> [WHAT NEEDS TO BE DONE] Return only the stretch of the material below that begins with the line containing "(478, 396) = (436, 119): red" and ends with the line containing "(646, 264) = (251, 145): blue", exactly; both of those lines belong to it.

════════

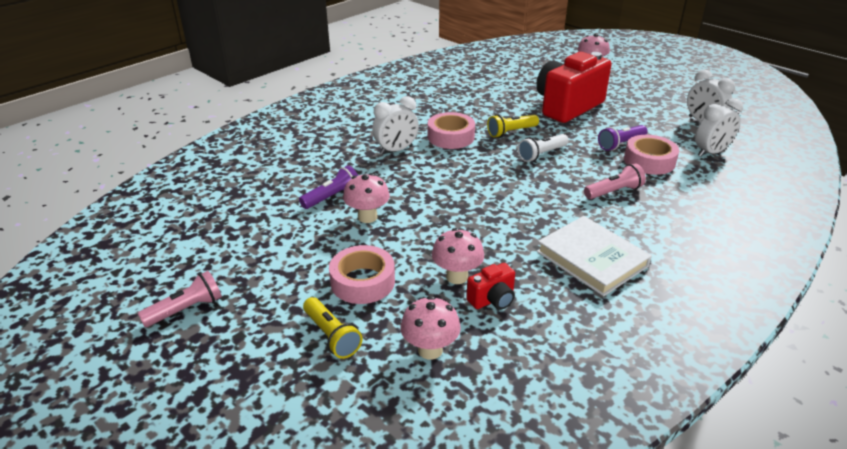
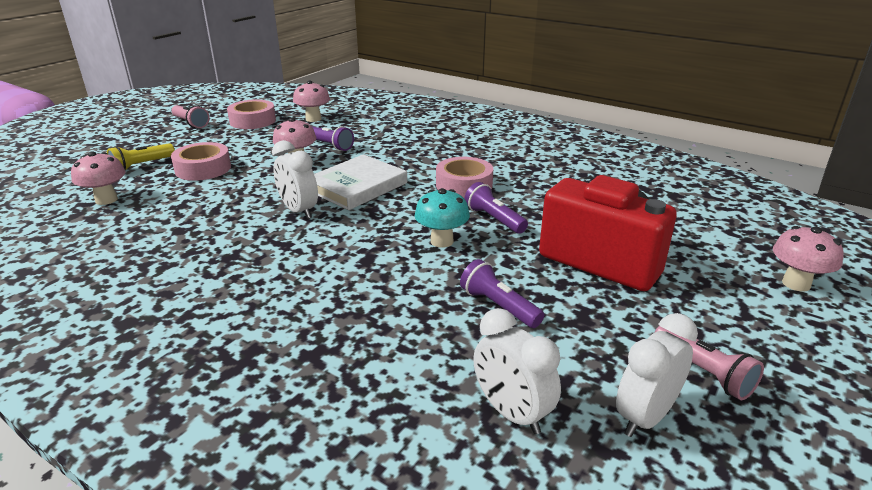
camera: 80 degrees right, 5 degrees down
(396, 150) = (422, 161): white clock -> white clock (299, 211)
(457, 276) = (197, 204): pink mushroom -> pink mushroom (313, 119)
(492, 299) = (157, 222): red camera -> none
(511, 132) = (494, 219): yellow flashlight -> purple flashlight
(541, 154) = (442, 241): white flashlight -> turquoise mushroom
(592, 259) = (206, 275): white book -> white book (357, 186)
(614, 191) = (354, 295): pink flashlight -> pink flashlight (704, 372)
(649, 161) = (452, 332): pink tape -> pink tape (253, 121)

════════

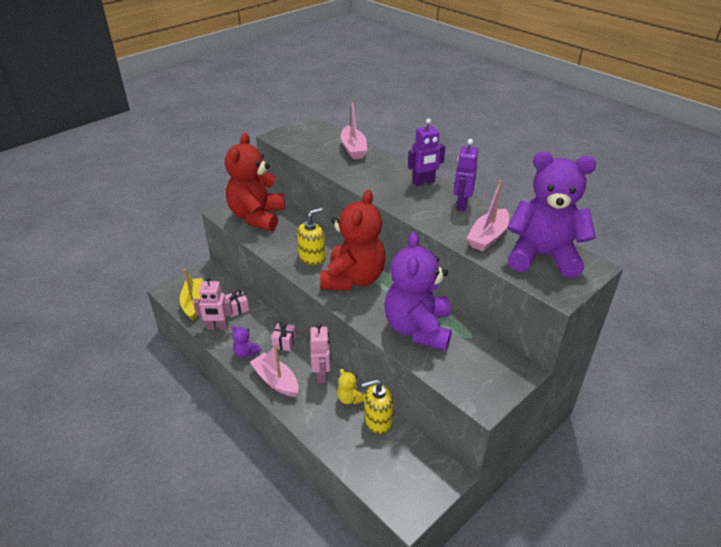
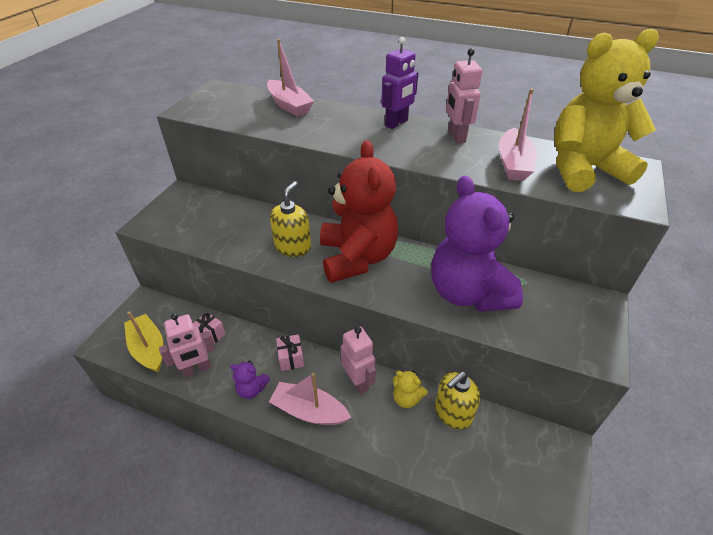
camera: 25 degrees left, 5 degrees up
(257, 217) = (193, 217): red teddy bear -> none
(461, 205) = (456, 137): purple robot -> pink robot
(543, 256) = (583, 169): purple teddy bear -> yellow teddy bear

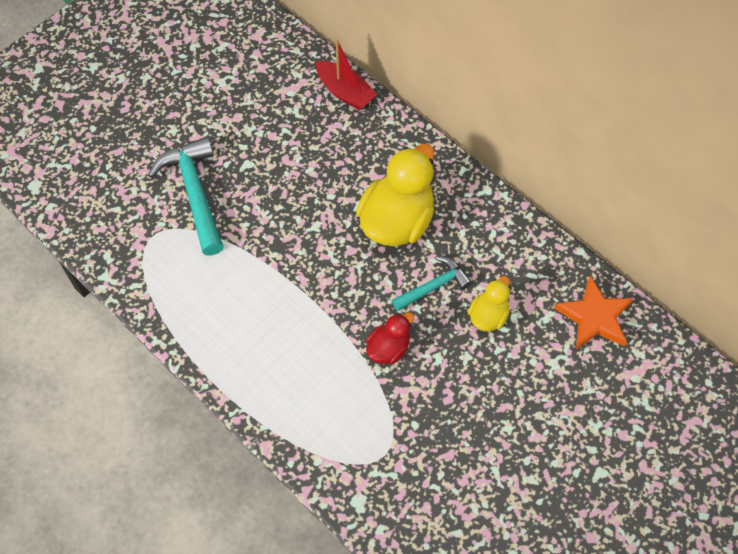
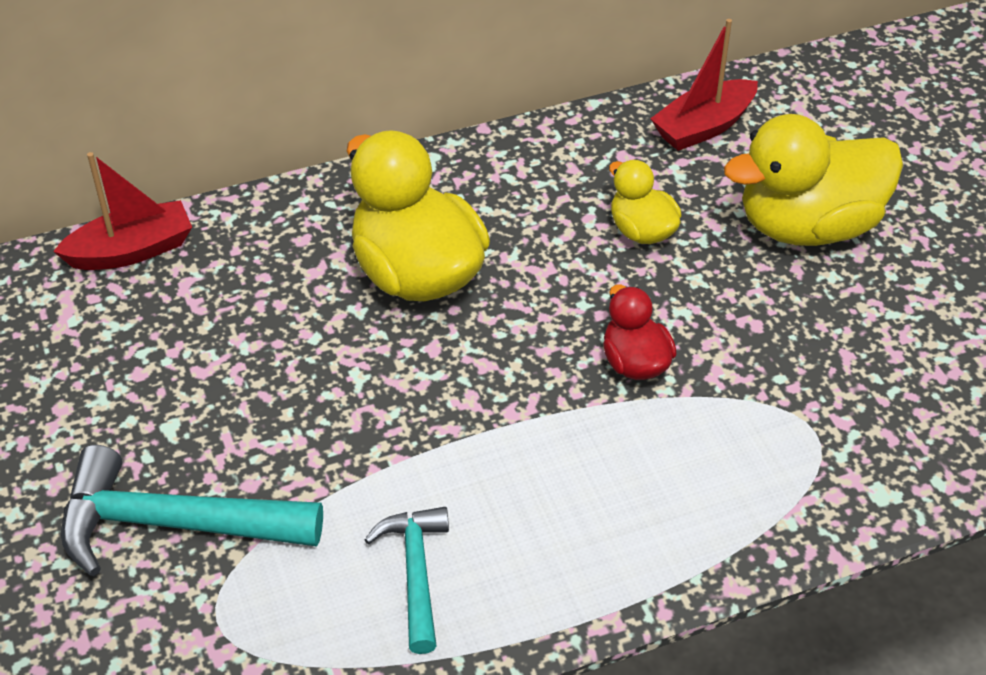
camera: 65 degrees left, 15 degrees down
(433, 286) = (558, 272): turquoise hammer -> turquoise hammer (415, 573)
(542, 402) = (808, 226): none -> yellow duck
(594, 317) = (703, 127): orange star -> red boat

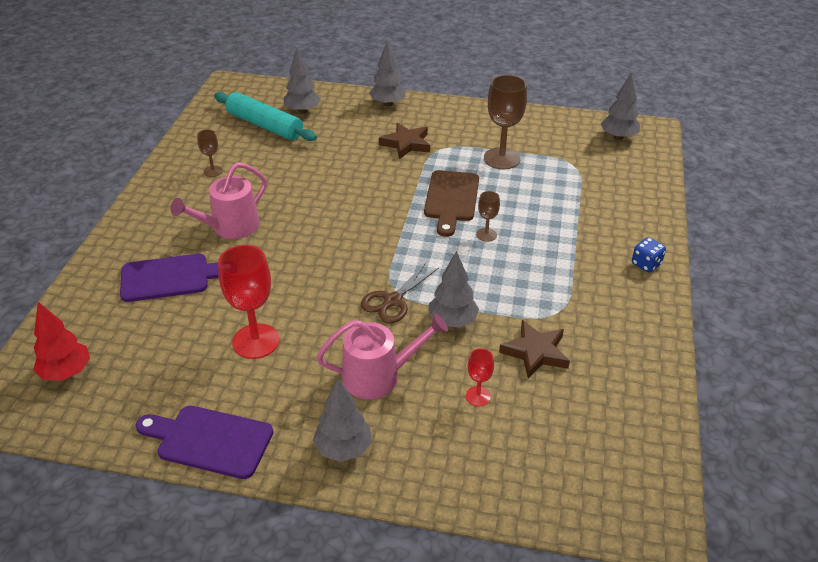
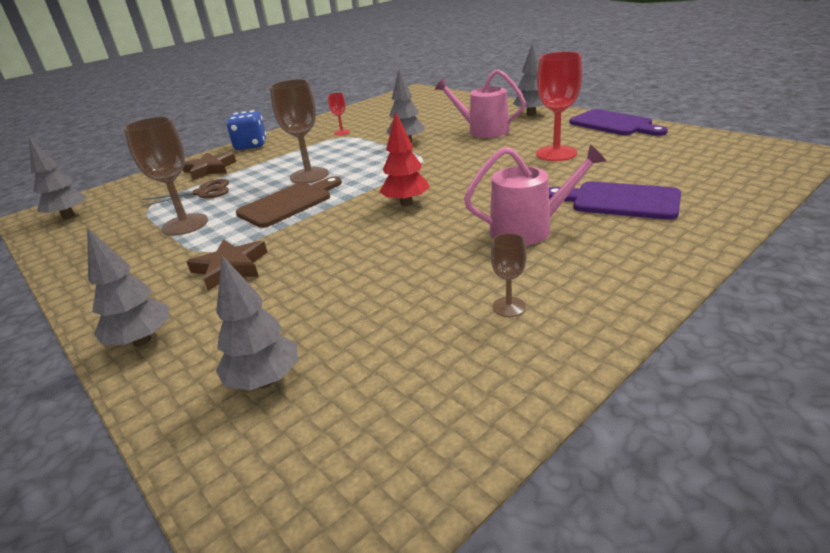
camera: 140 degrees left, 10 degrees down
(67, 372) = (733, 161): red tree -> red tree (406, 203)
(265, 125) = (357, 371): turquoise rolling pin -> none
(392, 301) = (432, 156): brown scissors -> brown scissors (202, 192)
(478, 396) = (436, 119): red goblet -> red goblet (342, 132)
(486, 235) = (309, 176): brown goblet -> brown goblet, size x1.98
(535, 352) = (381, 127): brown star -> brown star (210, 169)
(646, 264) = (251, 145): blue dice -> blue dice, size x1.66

════════

> [ANSWER SPACE]
(478, 396) = (436, 119): red goblet -> red goblet (342, 132)
(486, 235) = (309, 176): brown goblet -> brown goblet, size x1.98
(535, 352) = (381, 127): brown star -> brown star (210, 169)
(646, 264) = (251, 145): blue dice -> blue dice, size x1.66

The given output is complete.